**Problem requirements:** In the entries below, find the line with "kłódka [niebieski] 296" and the line with "zeszyt [szary] 468". Print those two and everything between them exactly, and nothing else.
#### Data shown ####
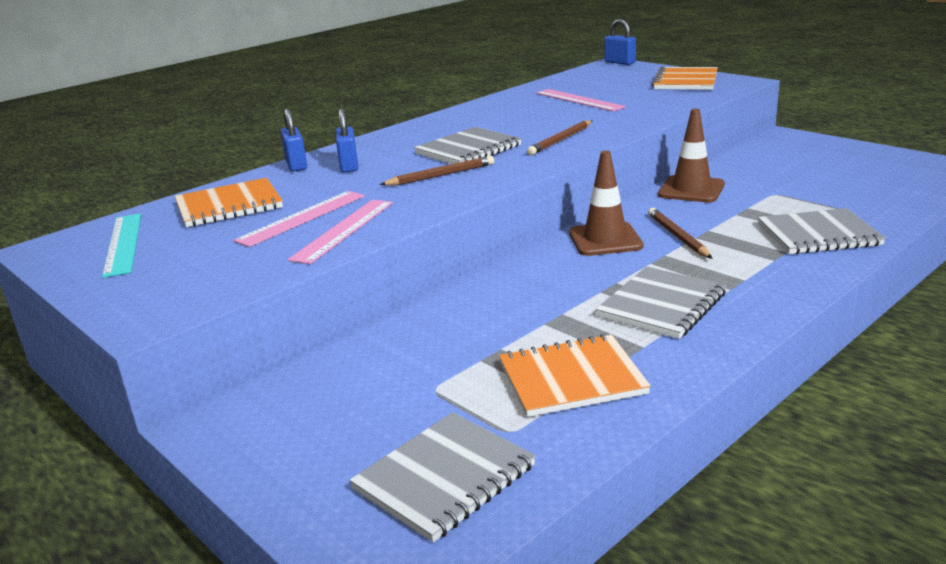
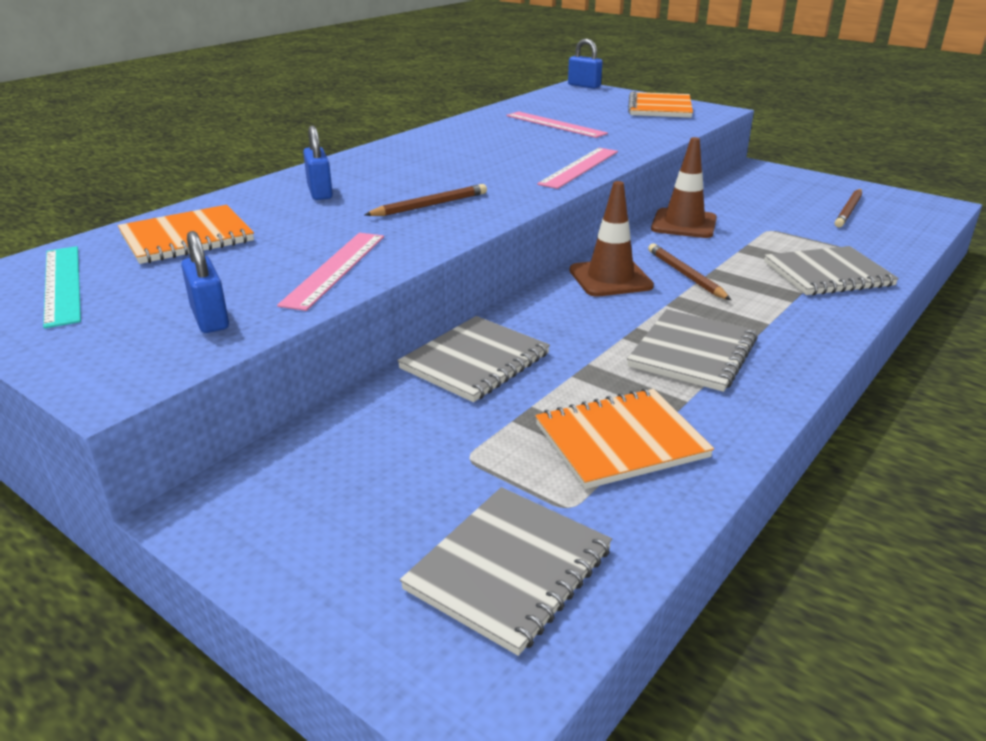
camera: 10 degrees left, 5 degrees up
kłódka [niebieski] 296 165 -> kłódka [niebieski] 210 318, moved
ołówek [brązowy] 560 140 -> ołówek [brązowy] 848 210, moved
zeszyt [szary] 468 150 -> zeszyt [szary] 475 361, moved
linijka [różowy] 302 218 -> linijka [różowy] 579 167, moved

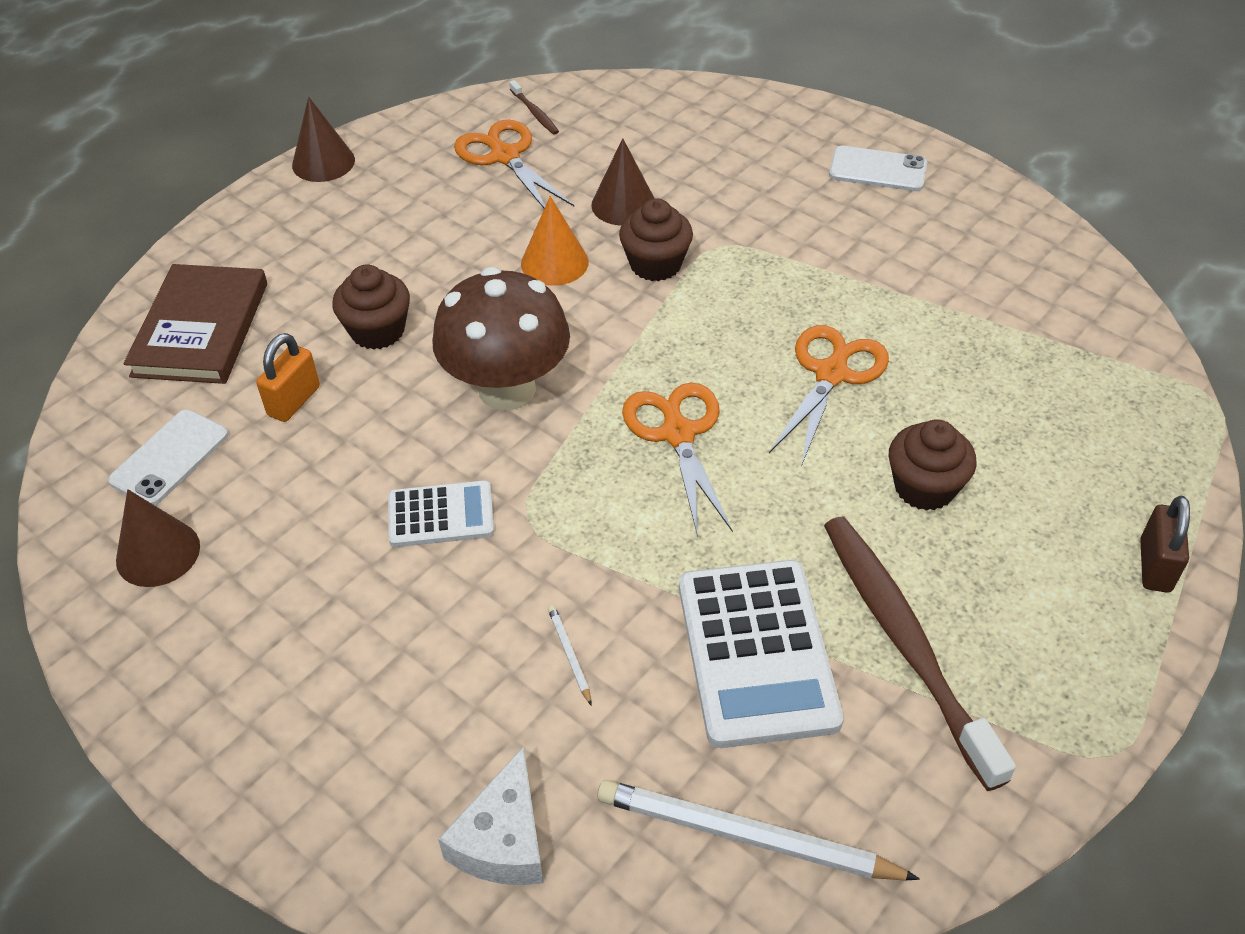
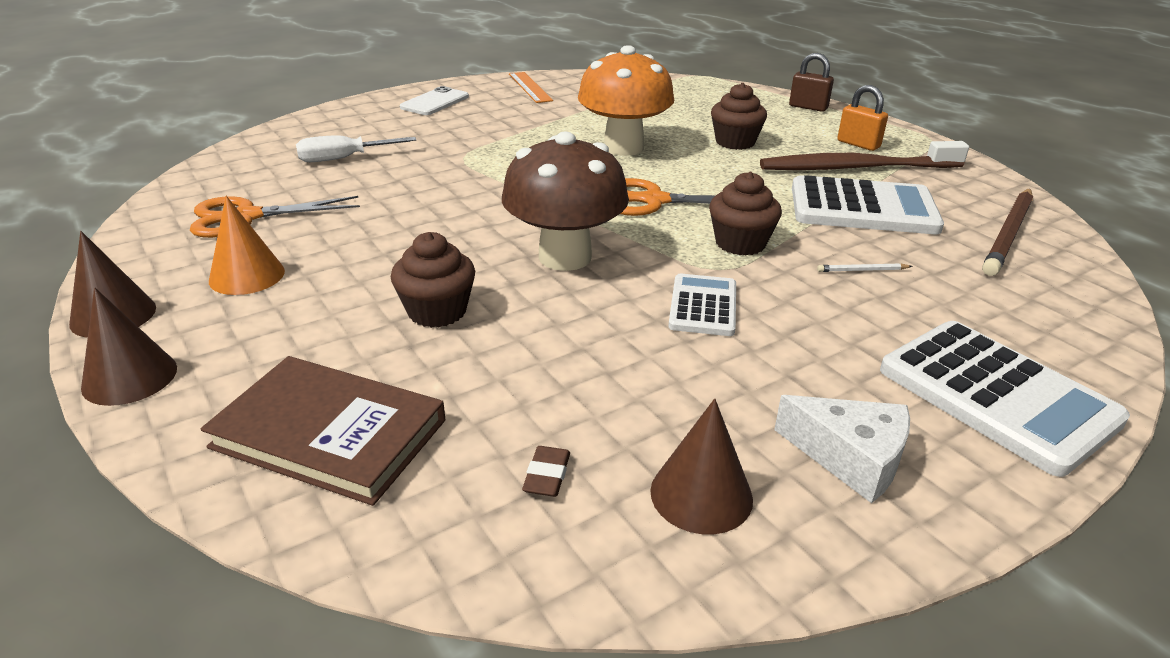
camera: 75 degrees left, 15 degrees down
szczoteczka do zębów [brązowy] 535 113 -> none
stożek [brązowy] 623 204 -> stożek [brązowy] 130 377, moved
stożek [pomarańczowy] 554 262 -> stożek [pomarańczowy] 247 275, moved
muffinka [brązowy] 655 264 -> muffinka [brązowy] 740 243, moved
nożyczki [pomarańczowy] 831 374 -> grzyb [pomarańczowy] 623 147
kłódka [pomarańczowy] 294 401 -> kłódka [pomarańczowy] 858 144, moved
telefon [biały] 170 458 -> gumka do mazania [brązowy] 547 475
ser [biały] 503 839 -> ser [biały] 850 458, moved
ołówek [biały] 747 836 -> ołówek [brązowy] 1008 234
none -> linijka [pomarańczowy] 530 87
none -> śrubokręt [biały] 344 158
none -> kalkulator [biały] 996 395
####
#### Data shown ####
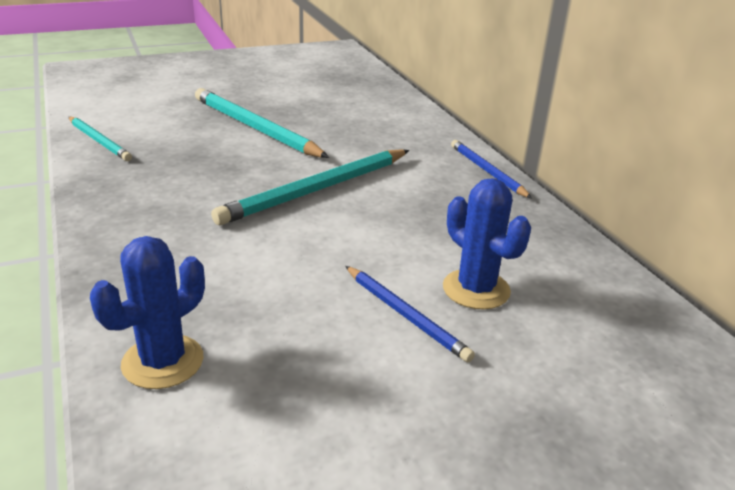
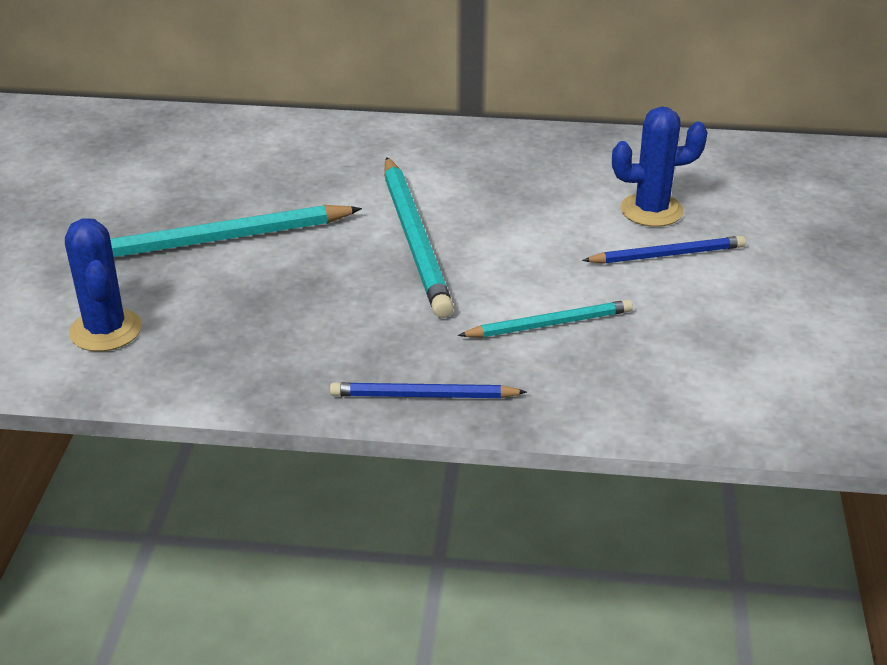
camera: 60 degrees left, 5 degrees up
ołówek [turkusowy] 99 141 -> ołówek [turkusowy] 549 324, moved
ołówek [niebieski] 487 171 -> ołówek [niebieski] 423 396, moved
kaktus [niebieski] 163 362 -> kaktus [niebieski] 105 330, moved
####
**Reply to the task:**
kłódka [niebieski] 296 165 -> kłódka [niebieski] 210 318, moved
ołówek [brązowy] 560 140 -> ołówek [brązowy] 848 210, moved
zeszyt [szary] 468 150 -> zeszyt [szary] 475 361, moved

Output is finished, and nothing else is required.